(Records from a collection)

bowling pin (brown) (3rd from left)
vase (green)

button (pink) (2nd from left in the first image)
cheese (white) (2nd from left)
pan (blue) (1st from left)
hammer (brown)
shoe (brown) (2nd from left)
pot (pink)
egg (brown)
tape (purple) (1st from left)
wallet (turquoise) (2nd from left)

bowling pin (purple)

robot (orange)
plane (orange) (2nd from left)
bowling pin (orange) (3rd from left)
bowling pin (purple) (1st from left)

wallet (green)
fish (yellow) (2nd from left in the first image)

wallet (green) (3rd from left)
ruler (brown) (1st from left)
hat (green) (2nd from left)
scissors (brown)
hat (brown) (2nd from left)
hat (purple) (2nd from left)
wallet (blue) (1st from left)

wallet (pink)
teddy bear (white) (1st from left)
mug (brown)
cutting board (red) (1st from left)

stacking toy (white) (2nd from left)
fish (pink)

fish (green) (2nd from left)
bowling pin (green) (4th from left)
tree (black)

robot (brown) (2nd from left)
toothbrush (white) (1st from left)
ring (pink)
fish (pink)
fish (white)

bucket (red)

What you should do: How many of the lines above hold the word "blue"? Give only that number.

Result for this task: 2